■ **The request**: Rewrite the records starting at the line with "2017 [170, 15]" and ending at the line with "extract its (X, Y) central coordinate.", swapping "central" for "middle" and leaving everything else unchanged.
* begin Input rows *
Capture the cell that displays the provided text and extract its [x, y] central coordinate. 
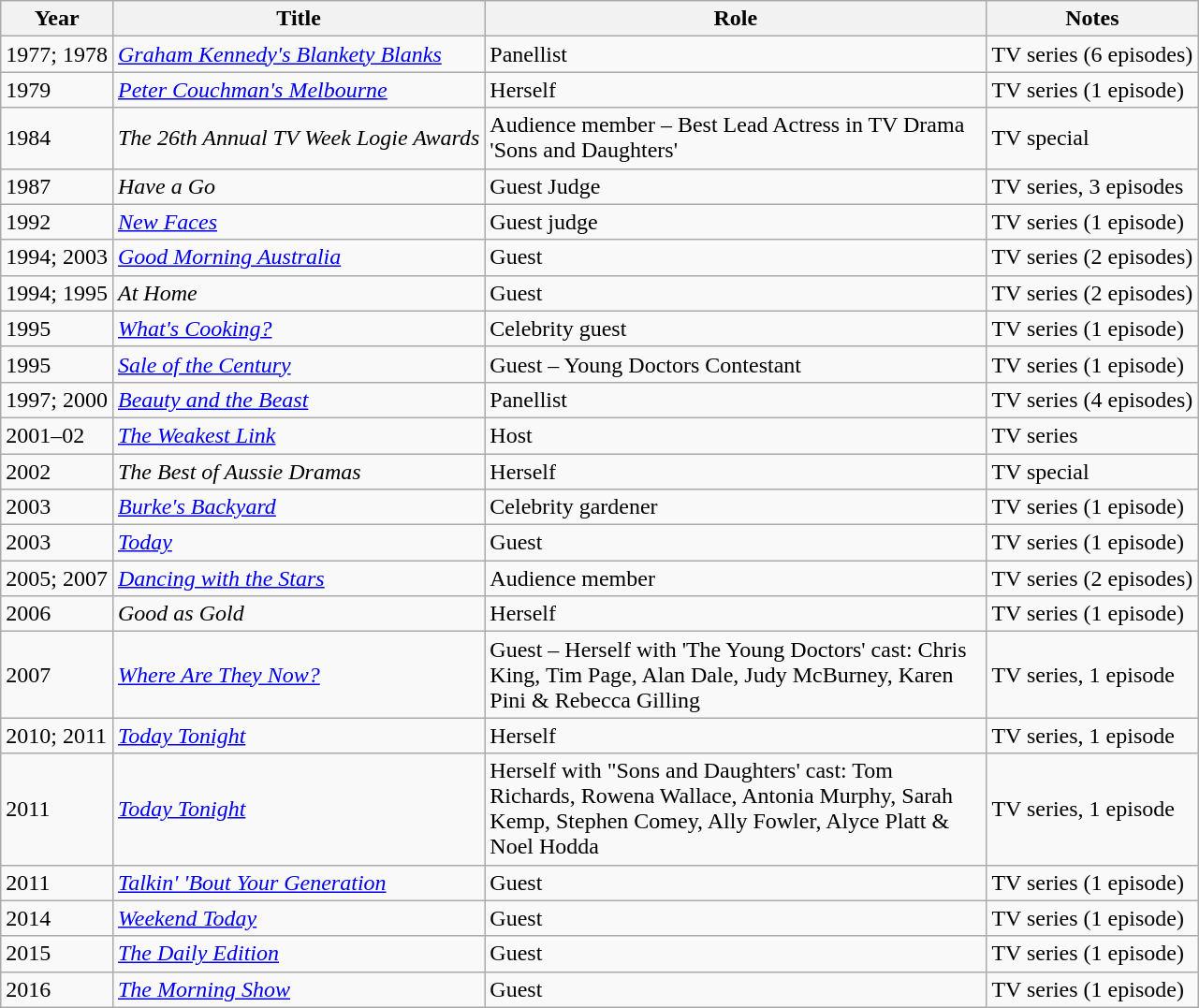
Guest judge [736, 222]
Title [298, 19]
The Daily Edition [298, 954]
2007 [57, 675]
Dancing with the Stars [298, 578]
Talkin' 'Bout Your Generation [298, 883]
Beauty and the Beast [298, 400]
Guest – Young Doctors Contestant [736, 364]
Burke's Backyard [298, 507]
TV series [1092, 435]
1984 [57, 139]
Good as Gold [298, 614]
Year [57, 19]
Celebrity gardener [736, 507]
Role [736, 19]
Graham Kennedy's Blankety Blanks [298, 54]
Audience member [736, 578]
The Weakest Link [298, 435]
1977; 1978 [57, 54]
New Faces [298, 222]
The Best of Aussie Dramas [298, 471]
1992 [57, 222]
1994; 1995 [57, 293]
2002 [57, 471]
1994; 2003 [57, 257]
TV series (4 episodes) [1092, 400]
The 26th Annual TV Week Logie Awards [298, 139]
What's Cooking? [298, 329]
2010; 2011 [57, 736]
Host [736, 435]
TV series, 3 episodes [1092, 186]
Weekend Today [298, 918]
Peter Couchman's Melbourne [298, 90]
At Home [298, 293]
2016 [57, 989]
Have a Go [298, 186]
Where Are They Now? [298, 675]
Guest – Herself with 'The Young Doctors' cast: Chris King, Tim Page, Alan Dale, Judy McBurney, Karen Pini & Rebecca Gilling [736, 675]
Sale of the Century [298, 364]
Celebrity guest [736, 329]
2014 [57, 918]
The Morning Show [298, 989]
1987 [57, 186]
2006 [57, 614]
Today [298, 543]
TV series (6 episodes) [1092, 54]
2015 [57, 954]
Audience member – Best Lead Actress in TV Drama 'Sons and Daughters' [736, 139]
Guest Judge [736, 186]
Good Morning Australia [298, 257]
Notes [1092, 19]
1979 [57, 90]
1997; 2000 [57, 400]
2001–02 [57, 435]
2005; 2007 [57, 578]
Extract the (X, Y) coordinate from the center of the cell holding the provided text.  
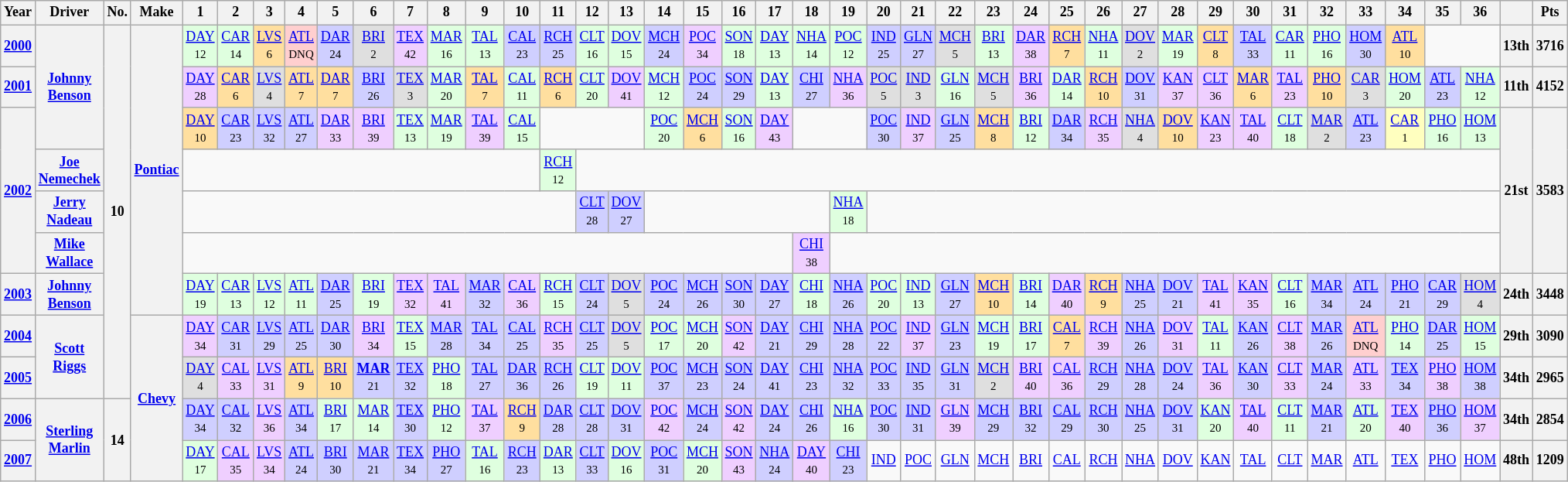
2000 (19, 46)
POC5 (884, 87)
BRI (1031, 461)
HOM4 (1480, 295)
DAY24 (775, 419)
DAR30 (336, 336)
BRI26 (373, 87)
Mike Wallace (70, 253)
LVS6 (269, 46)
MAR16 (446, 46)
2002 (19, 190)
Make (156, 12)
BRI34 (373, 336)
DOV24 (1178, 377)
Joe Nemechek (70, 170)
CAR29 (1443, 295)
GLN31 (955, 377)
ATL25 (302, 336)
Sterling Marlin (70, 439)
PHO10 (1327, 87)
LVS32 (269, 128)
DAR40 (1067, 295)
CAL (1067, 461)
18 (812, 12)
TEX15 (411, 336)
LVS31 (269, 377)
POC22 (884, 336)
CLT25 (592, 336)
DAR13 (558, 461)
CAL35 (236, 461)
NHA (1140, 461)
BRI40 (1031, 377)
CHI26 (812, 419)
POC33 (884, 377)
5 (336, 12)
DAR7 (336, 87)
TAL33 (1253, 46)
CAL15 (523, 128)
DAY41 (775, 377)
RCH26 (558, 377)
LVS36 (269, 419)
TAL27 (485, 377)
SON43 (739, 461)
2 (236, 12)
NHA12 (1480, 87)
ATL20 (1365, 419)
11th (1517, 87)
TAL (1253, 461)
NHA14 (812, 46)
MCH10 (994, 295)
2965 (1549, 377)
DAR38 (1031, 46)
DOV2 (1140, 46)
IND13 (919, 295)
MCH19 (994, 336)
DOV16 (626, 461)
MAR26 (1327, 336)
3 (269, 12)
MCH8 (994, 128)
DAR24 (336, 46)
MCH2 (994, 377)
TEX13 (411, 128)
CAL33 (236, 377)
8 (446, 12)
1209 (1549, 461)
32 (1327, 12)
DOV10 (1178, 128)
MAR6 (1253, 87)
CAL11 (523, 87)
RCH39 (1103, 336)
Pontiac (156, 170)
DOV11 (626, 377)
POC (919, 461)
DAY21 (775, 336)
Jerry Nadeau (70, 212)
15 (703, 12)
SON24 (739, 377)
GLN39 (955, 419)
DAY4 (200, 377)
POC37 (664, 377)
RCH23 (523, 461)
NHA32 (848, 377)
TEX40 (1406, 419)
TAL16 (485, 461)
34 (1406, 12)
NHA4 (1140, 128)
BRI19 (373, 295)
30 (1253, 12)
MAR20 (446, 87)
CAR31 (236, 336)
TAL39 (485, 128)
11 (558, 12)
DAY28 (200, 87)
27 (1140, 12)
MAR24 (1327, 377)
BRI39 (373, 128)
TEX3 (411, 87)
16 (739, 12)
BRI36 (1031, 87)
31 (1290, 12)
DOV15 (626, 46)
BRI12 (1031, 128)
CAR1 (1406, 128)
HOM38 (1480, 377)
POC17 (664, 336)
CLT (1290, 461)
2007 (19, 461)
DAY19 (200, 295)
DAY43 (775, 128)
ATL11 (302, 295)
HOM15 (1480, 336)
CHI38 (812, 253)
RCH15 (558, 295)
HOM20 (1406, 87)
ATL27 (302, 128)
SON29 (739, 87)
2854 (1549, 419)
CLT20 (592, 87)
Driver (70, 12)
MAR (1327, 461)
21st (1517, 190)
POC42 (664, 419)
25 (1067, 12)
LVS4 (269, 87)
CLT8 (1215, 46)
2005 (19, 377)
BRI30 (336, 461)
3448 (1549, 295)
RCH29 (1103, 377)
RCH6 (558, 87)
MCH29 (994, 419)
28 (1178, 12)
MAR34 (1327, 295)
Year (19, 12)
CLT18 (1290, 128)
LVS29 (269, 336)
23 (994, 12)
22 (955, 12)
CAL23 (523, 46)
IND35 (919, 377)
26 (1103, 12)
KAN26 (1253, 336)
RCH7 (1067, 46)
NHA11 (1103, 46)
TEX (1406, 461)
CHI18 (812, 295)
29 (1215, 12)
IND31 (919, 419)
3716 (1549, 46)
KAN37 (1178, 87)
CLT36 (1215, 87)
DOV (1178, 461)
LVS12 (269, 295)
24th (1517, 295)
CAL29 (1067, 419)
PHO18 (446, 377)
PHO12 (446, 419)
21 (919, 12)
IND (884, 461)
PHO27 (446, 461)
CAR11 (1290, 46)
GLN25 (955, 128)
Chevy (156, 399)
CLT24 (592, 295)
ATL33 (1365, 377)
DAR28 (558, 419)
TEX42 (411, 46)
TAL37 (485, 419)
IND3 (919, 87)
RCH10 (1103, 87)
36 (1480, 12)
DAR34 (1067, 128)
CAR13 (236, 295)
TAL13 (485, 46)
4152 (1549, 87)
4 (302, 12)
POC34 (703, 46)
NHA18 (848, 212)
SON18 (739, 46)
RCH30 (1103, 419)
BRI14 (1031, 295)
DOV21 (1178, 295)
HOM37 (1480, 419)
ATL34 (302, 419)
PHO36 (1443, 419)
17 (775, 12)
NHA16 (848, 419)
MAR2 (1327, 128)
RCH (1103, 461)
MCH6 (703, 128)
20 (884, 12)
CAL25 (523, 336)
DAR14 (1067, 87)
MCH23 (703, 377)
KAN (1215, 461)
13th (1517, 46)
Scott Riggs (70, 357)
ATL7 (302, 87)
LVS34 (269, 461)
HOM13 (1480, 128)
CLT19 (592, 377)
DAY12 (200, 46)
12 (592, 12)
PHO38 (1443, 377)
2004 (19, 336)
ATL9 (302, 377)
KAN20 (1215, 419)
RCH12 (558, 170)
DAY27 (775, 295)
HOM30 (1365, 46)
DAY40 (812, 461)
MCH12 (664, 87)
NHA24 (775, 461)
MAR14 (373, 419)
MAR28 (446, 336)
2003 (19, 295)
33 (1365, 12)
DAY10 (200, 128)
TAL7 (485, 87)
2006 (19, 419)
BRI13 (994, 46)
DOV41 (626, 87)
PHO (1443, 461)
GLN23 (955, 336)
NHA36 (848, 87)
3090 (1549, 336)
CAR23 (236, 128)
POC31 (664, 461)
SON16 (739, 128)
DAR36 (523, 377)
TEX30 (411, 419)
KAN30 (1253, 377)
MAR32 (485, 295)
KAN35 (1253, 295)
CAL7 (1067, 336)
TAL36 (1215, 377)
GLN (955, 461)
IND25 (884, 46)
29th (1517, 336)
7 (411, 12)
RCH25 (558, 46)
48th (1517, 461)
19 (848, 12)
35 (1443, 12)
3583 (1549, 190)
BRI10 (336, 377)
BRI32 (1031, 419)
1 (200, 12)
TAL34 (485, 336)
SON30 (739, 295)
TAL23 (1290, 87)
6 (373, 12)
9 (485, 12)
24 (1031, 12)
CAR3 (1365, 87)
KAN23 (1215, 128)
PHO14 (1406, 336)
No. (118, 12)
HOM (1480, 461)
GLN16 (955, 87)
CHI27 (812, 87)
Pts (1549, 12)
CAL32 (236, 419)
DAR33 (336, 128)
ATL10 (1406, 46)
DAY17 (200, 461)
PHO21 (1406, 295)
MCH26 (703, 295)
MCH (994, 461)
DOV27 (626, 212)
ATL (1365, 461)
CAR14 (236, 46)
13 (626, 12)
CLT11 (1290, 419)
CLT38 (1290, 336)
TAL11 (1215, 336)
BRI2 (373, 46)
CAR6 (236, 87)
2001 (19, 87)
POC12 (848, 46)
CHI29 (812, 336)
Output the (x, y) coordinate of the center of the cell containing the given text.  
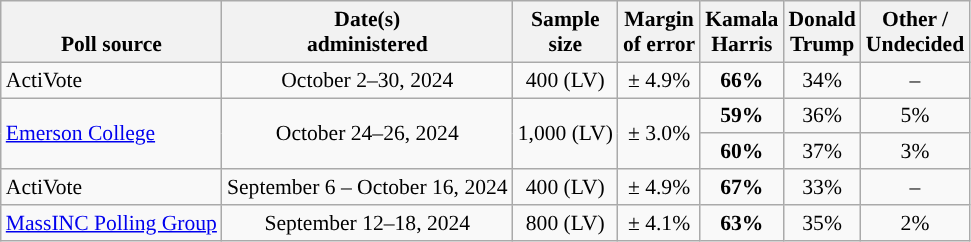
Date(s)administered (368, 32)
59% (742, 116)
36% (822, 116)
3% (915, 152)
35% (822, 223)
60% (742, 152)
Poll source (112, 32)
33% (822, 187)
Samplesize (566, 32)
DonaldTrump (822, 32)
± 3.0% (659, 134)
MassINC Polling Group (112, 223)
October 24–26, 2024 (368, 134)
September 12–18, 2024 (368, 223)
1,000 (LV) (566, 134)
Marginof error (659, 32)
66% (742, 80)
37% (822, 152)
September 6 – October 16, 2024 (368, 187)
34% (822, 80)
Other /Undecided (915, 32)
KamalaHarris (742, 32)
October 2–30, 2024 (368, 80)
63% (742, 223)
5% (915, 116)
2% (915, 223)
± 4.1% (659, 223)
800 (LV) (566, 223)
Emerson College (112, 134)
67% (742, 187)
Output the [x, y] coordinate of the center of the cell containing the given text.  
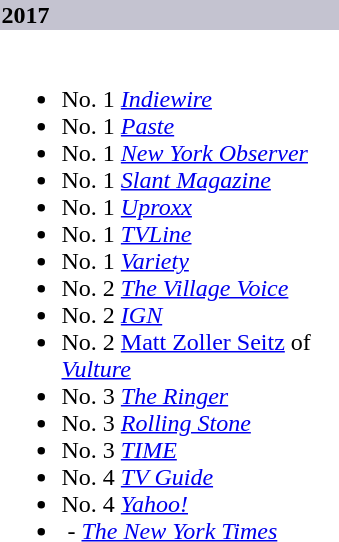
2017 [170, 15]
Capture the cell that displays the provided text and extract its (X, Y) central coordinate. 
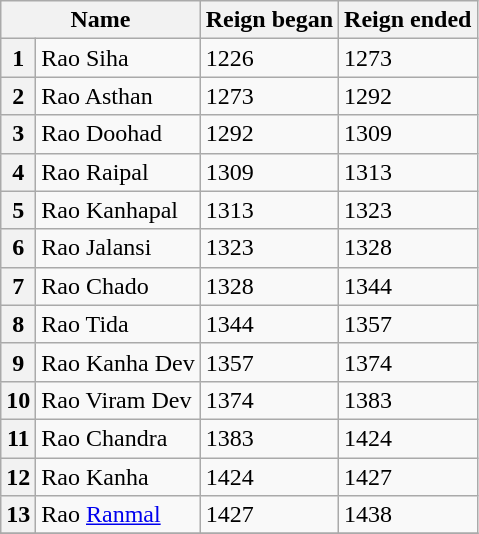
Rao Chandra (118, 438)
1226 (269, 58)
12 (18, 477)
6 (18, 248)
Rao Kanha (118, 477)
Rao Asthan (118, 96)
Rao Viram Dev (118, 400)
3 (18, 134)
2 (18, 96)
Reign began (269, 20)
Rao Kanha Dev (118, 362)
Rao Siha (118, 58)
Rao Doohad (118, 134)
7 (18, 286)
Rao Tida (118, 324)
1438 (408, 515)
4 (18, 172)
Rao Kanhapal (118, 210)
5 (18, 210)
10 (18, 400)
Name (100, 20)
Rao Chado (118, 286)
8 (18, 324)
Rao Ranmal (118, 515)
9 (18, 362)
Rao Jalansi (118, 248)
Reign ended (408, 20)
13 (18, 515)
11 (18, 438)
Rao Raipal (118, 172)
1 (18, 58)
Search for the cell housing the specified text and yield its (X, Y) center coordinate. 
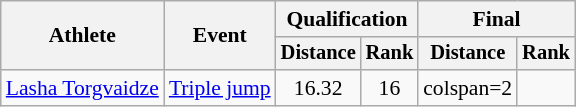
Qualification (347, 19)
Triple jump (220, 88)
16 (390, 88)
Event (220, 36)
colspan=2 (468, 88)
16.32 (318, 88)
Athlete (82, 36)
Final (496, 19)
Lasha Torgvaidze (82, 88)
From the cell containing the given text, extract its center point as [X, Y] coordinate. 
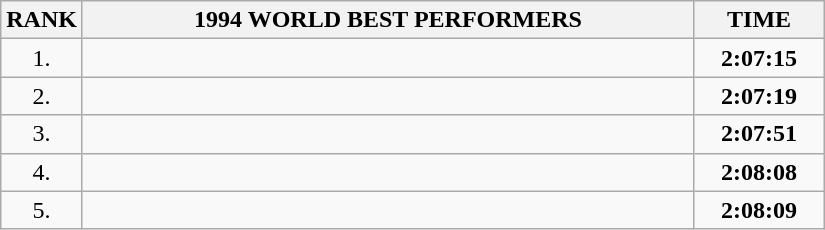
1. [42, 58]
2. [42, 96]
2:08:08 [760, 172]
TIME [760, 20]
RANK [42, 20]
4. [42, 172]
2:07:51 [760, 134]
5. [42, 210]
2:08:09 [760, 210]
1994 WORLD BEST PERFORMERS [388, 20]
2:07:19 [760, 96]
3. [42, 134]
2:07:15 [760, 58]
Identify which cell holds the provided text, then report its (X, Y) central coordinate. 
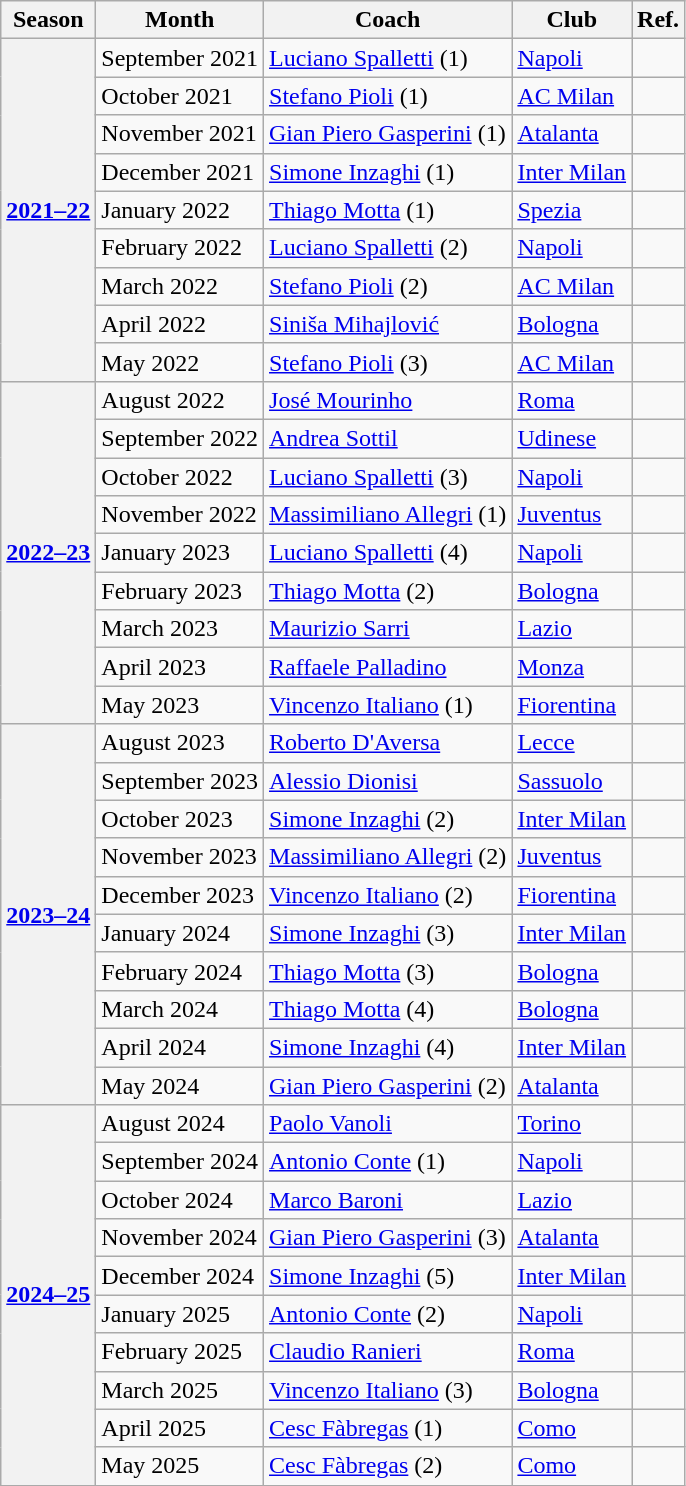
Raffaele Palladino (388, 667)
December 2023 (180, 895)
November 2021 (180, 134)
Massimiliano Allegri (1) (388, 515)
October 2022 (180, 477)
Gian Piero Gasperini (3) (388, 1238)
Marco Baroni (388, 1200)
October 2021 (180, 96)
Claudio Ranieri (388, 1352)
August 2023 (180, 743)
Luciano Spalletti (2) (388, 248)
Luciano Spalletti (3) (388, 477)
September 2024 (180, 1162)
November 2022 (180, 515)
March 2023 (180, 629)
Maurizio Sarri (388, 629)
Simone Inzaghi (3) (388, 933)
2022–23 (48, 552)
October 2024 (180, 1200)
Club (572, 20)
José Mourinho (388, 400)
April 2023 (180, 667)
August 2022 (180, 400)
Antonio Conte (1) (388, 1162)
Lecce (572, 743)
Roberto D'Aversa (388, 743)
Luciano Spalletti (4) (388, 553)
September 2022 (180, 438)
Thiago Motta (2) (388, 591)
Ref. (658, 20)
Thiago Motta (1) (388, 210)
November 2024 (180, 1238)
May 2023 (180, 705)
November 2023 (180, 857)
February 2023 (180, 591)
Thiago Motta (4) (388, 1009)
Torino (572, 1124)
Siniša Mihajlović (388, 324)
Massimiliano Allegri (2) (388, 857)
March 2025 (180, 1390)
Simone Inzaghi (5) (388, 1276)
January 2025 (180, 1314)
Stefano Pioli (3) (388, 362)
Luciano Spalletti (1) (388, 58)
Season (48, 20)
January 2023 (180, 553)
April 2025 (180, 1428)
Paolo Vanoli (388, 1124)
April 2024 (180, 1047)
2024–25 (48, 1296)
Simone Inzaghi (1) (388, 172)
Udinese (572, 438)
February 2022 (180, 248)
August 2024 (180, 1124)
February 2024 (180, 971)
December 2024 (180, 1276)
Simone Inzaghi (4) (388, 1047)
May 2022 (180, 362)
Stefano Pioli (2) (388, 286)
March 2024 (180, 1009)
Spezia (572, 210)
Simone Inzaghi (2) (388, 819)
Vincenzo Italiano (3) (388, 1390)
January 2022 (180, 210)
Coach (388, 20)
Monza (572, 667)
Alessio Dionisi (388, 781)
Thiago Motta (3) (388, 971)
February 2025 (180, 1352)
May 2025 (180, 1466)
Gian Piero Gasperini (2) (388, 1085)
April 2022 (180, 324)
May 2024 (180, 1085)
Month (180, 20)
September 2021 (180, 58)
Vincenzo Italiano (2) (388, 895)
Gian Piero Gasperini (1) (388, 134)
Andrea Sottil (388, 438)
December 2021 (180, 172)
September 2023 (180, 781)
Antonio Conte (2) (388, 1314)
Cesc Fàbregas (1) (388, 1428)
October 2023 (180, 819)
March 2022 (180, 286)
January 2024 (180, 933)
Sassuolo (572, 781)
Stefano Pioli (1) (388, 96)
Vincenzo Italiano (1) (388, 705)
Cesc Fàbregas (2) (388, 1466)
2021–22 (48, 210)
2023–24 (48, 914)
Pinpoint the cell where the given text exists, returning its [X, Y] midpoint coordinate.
* end Input rows *
■ **The solution**:
2017 [170, 15]
Capture the cell that displays the provided text and extract its (X, Y) middle coordinate. 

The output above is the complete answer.